Write out the entire listing below exactly as it appears, minus any pictures.
(Beginning of Task inputs)
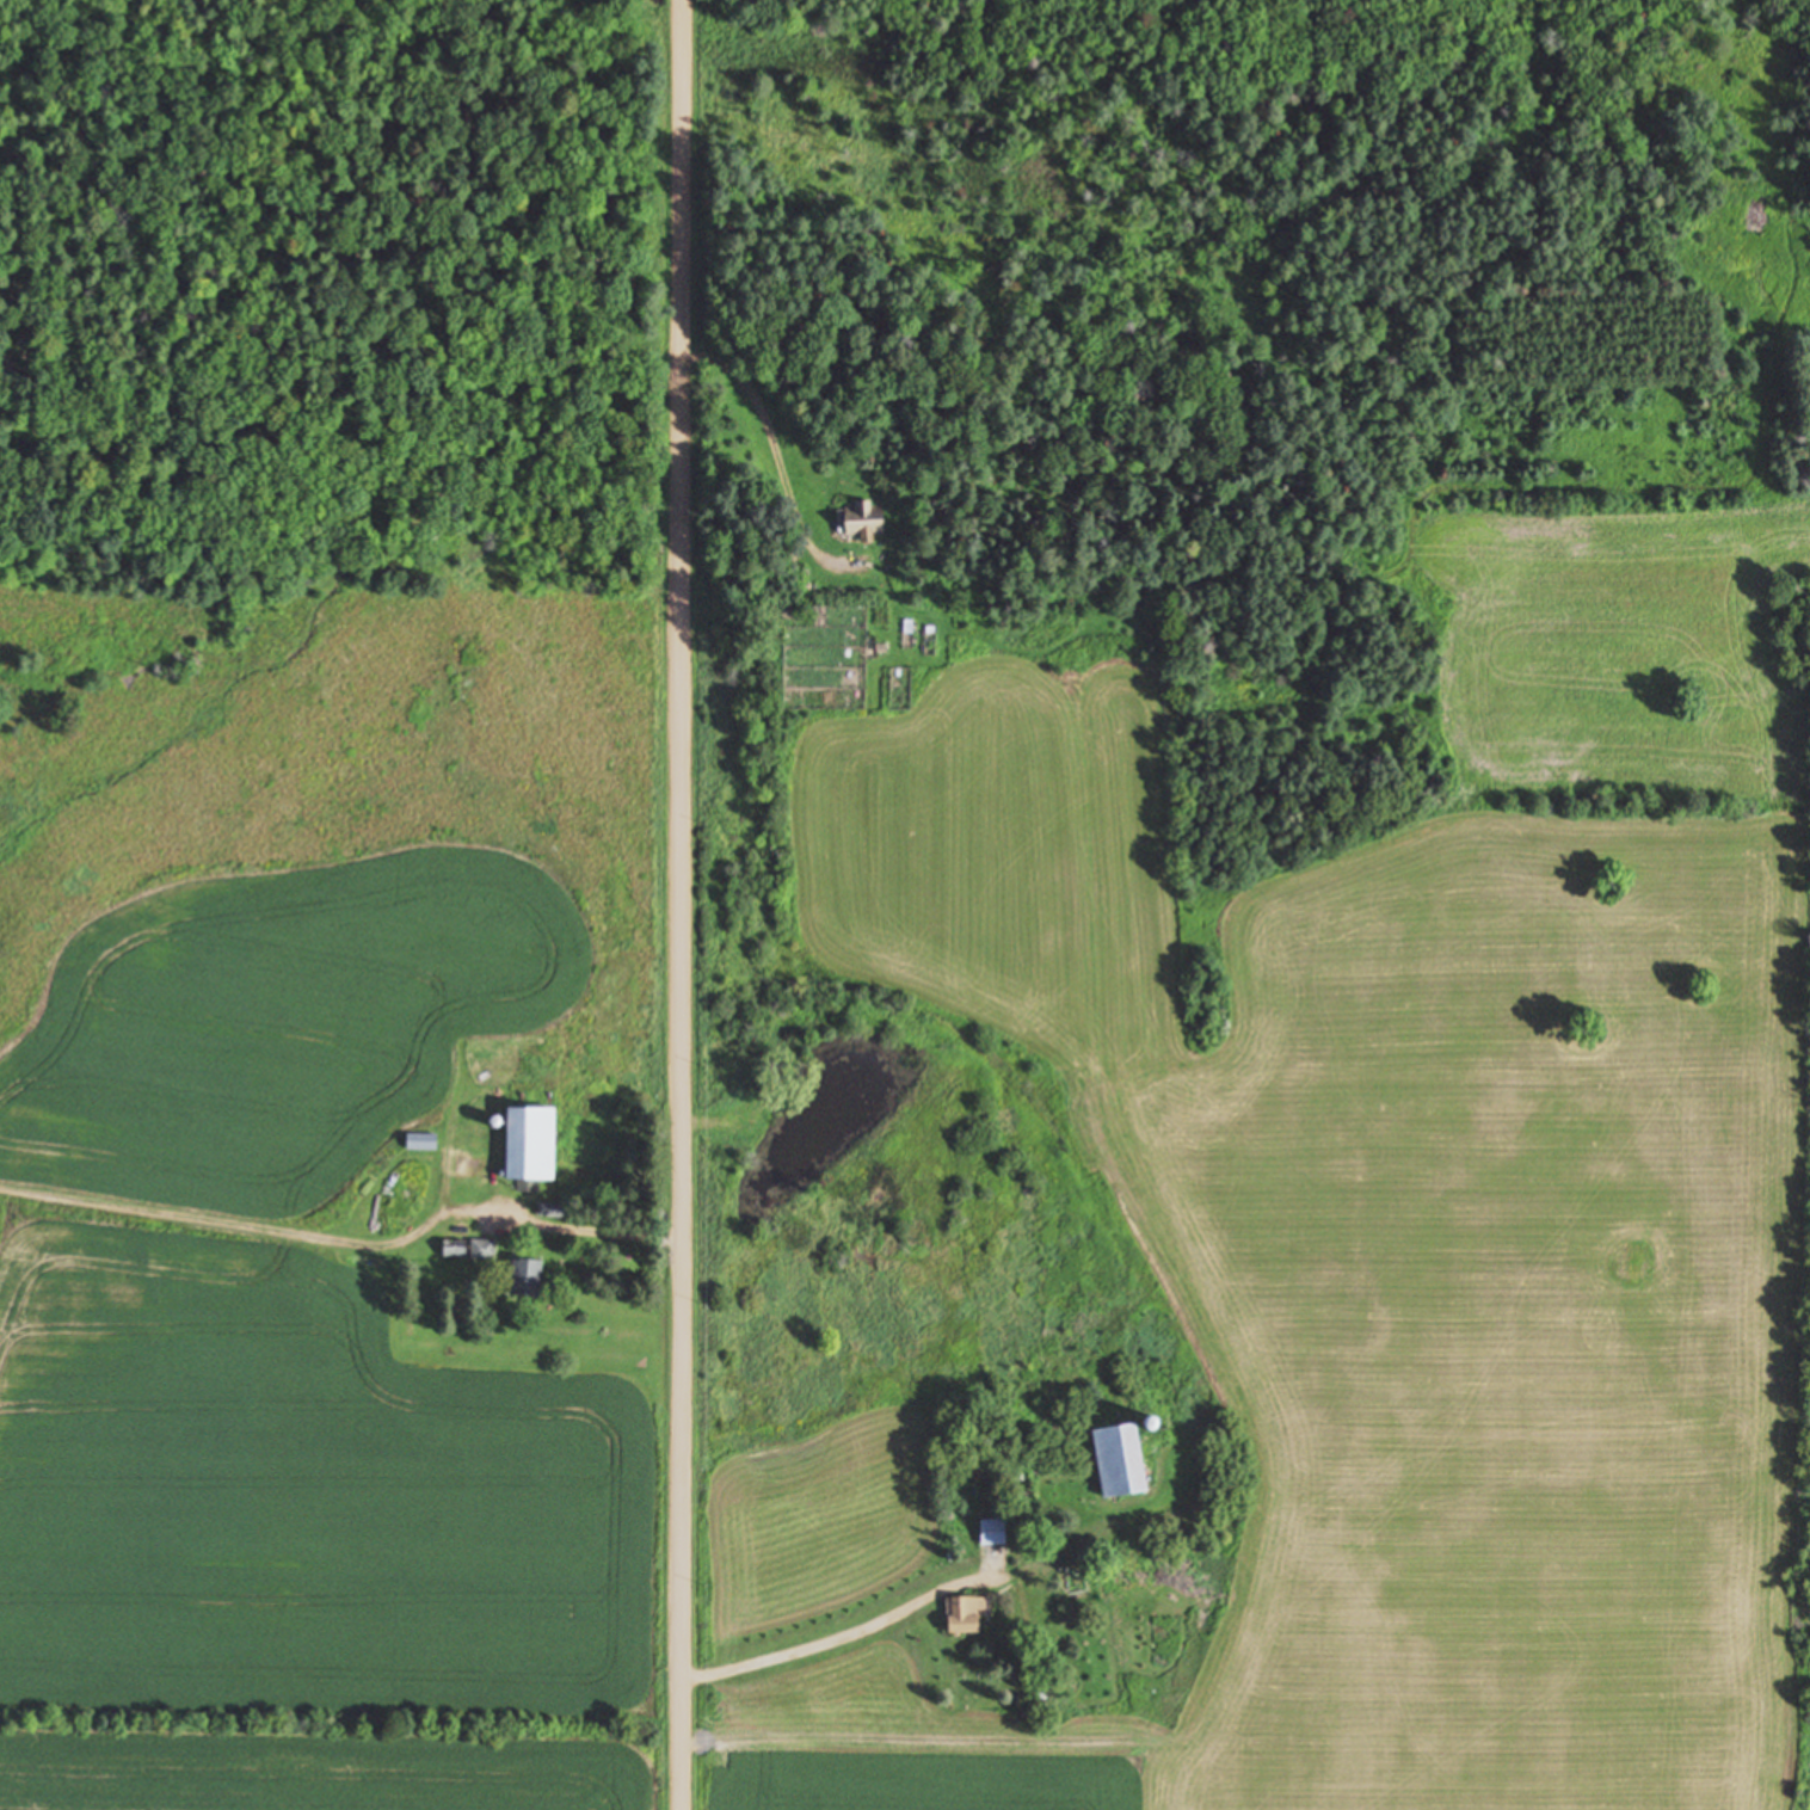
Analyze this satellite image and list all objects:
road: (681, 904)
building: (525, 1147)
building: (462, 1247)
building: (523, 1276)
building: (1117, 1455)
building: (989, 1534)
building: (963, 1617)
(End of Task inputs)
* **Answer below**:
Analyze this satellite image and list all objects:
road: (681, 904)
building: (525, 1147)
building: (462, 1247)
building: (523, 1276)
building: (1117, 1455)
building: (989, 1534)
building: (963, 1617)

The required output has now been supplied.